Source records —
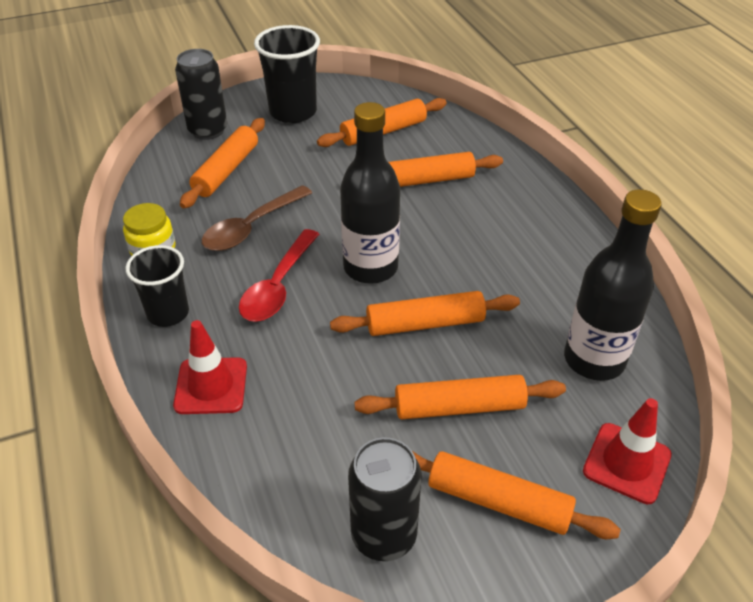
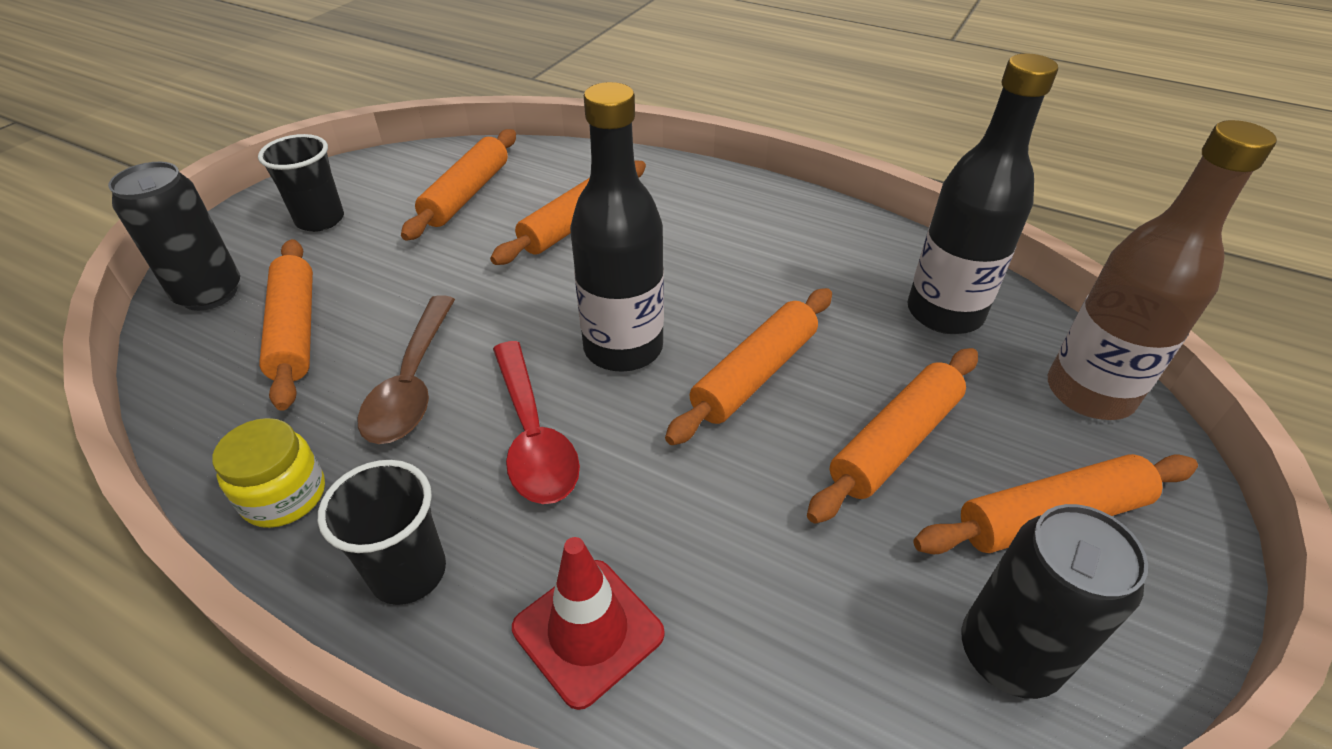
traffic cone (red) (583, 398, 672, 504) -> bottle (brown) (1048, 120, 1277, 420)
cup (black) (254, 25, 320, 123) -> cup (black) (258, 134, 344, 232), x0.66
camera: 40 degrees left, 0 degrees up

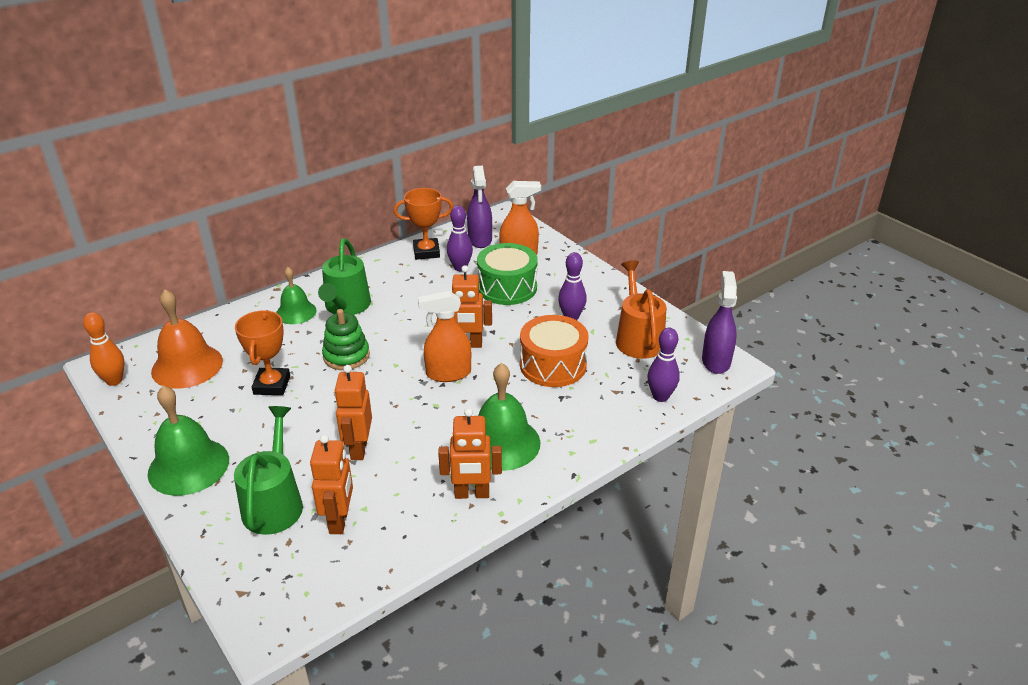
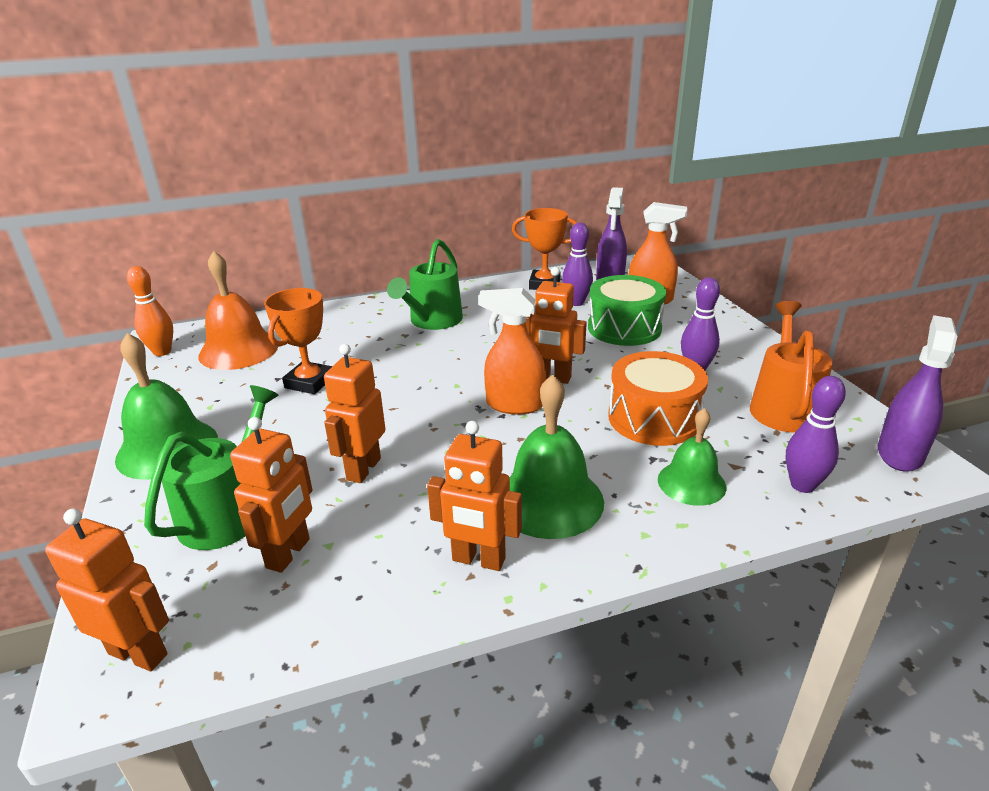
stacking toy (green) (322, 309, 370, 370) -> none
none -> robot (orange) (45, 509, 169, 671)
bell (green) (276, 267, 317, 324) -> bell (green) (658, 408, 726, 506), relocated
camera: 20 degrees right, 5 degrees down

What to produce —
Could you retype all the entries above exactly, without the pictures?

Task solution —
traffic cone (red) (583, 398, 672, 504) -> bottle (brown) (1048, 120, 1277, 420)
cup (black) (254, 25, 320, 123) -> cup (black) (258, 134, 344, 232), x0.66
camera: 40 degrees left, 0 degrees up

stacking toy (green) (322, 309, 370, 370) -> none
none -> robot (orange) (45, 509, 169, 671)
bell (green) (276, 267, 317, 324) -> bell (green) (658, 408, 726, 506), relocated
camera: 20 degrees right, 5 degrees down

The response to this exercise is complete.